In the records below, the line with "(322, 308) = (481, 287): pink" opens the range and the line with "(360, 215) = (482, 199): turquoise" closes it; print that range exactly and nothing else.

Supplied data →
____________

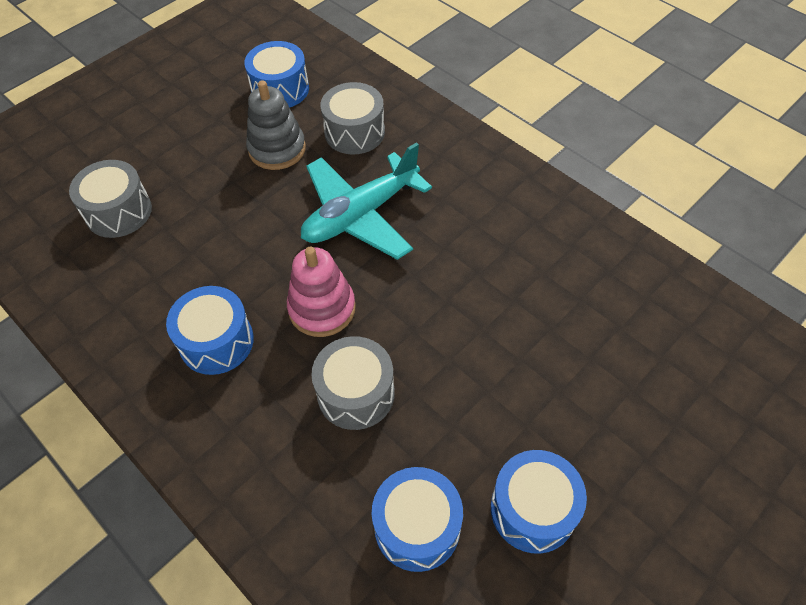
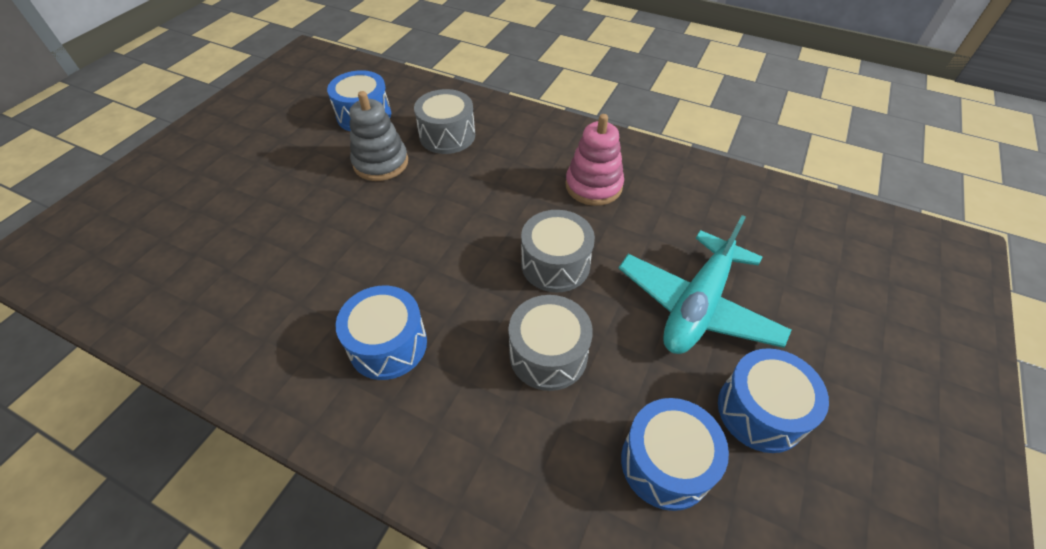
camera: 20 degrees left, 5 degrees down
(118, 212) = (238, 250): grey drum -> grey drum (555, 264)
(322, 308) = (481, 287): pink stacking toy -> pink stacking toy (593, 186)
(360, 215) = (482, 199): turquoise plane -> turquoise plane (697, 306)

____________

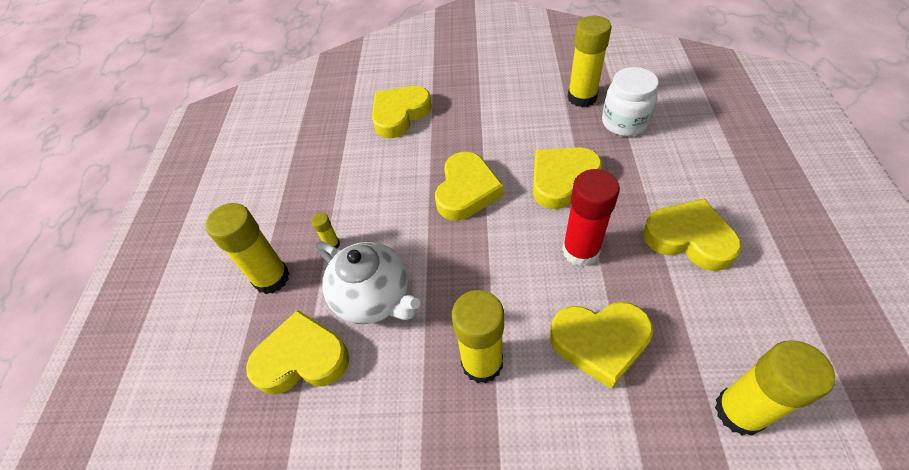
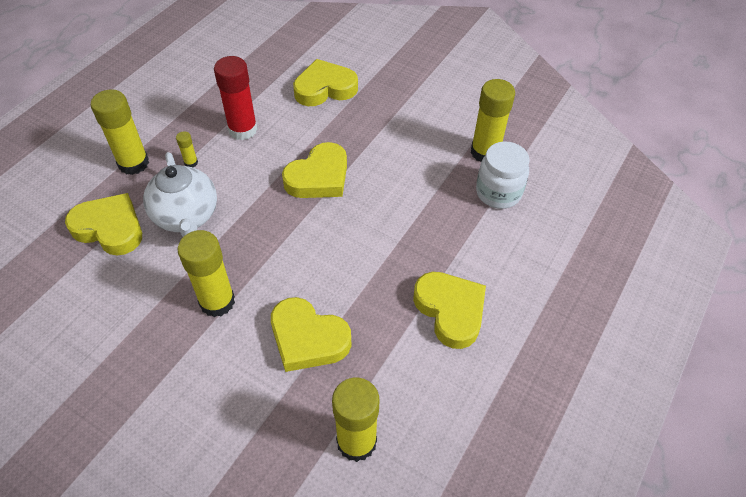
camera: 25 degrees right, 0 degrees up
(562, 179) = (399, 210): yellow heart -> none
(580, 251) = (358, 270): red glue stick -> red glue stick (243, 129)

____________

Task response →
(322, 308) = (481, 287): pink stacking toy -> pink stacking toy (593, 186)
(360, 215) = (482, 199): turquoise plane -> turquoise plane (697, 306)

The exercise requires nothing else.